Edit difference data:
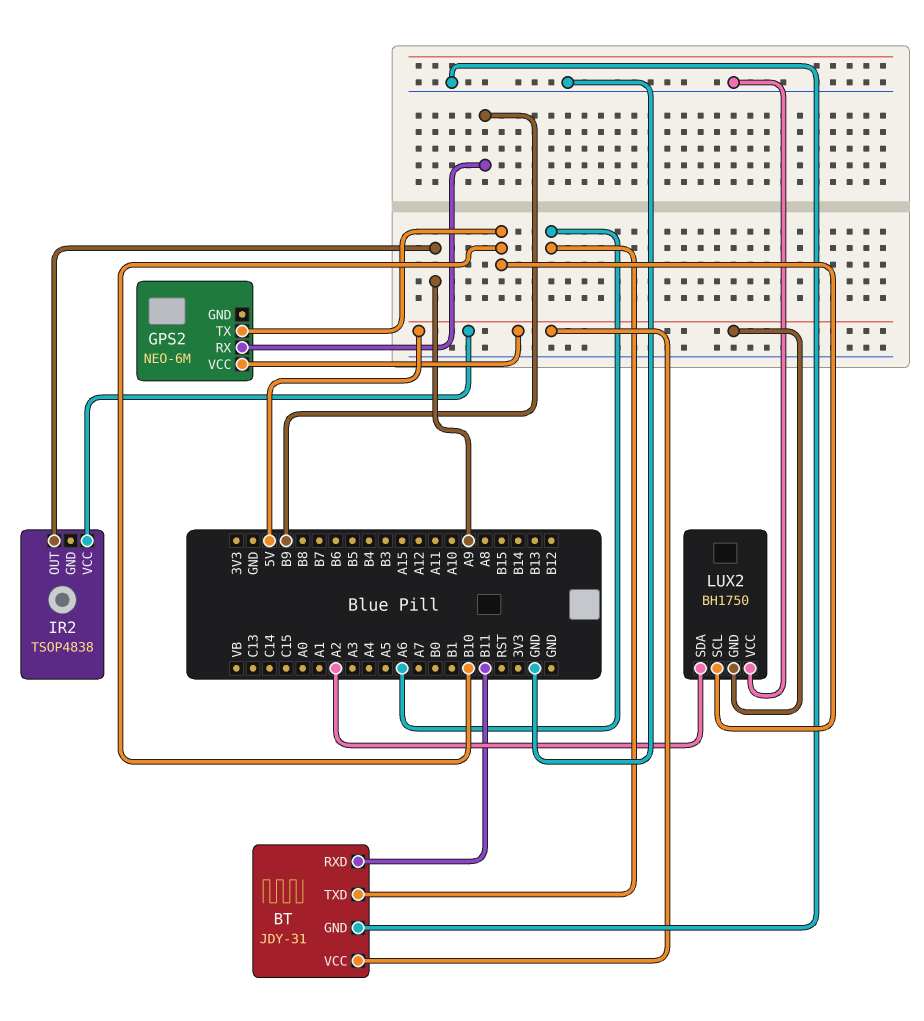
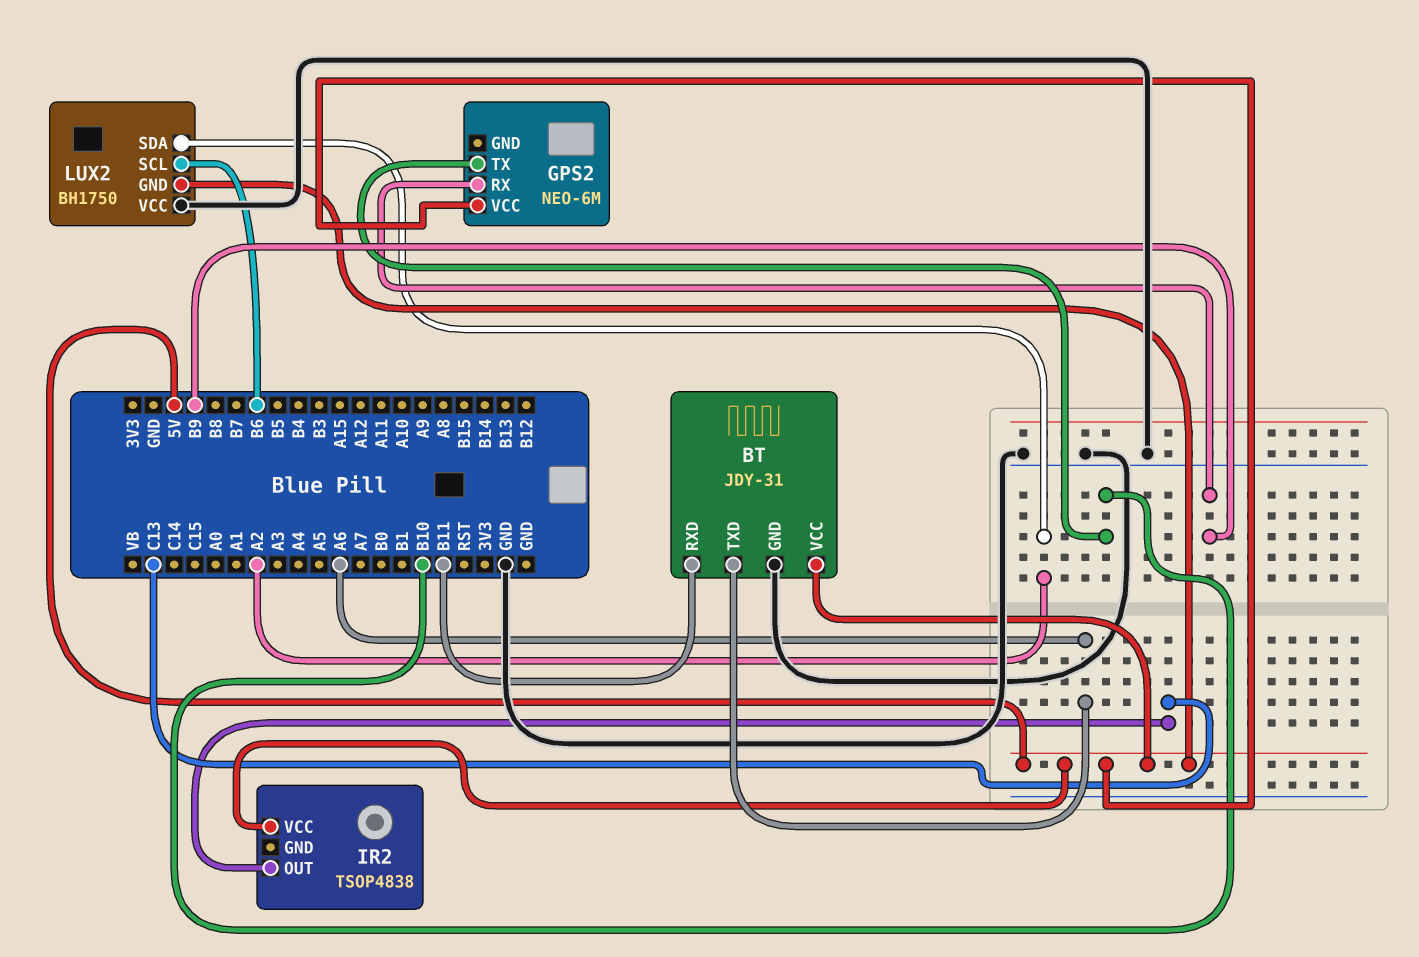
IR2 pin OUT: A9 -> C13
LUX2 pin SCL: B10 -> B6

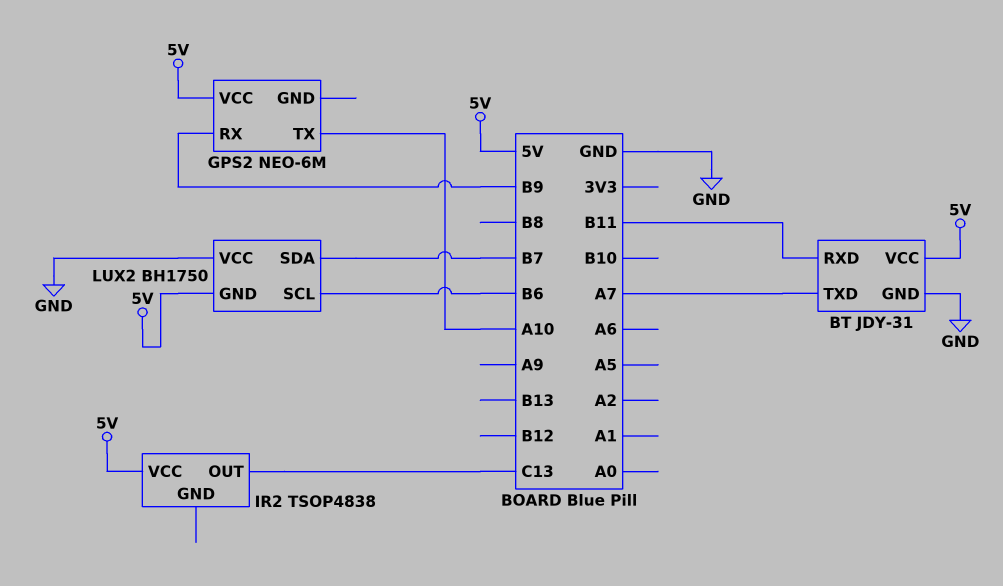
BT pin TXD: A6 -> A7
GPS2 pin TX: B10 -> A10
LUX2 pin SDA: A2 -> B7

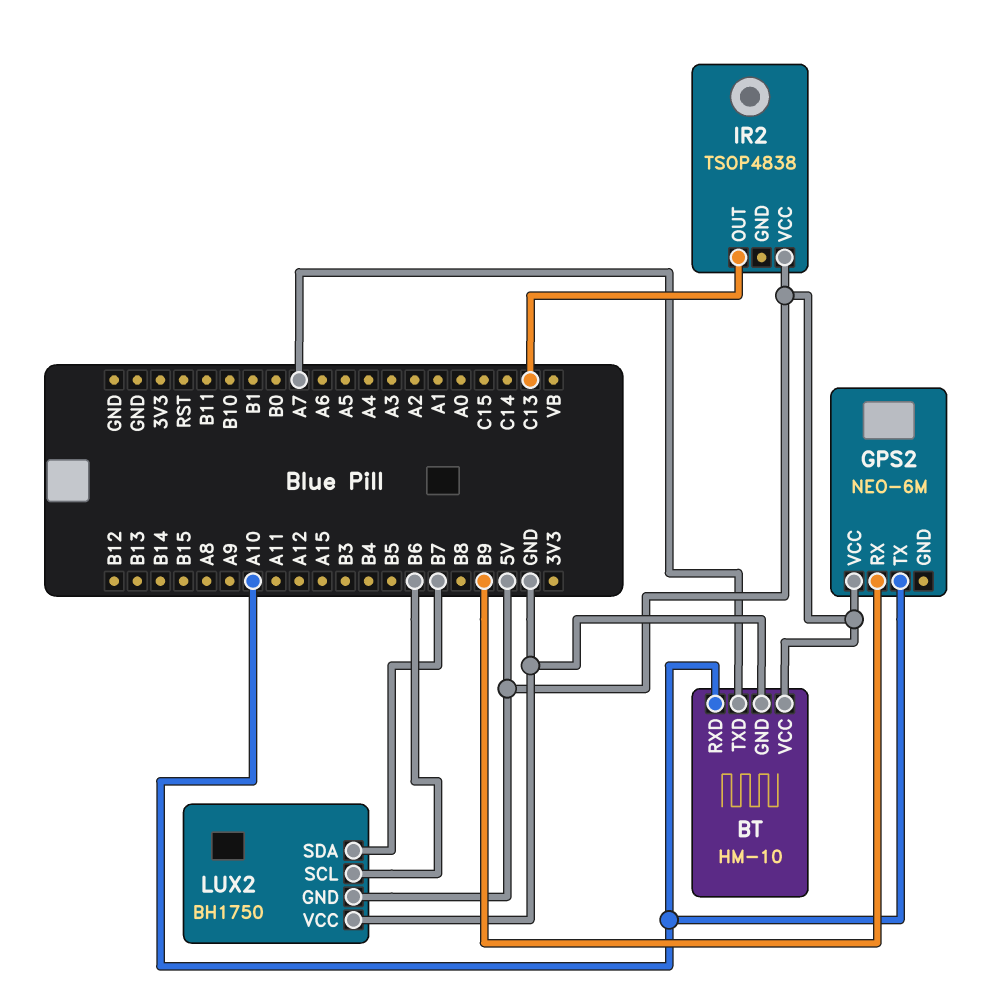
BT: JDY-31 -> HM-10
BT pin RXD: B11 -> A10

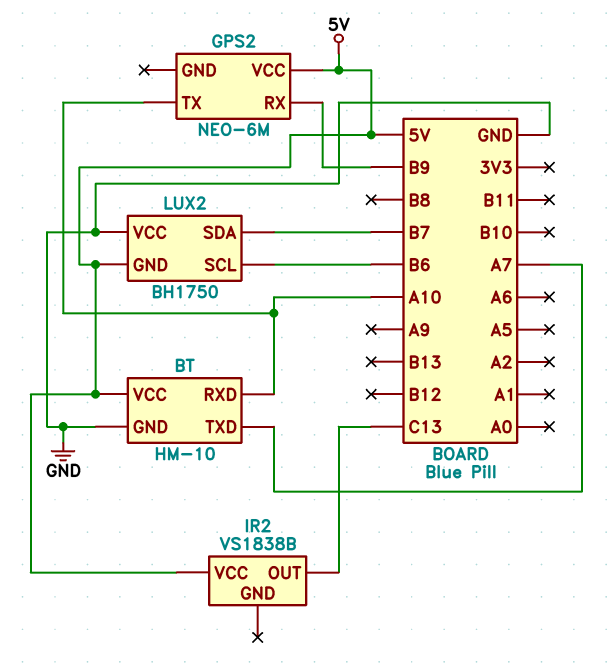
IR2: TSOP4838 -> VS1838B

__Task brief__: Exactly reproduce each record, leaving out any pictures.

__Task solution__:
IR2 pin OUT: A9 -> C13
LUX2 pin SCL: B10 -> B6

BT pin TXD: A6 -> A7
GPS2 pin TX: B10 -> A10
LUX2 pin SDA: A2 -> B7

BT: JDY-31 -> HM-10
BT pin RXD: B11 -> A10

IR2: TSOP4838 -> VS1838B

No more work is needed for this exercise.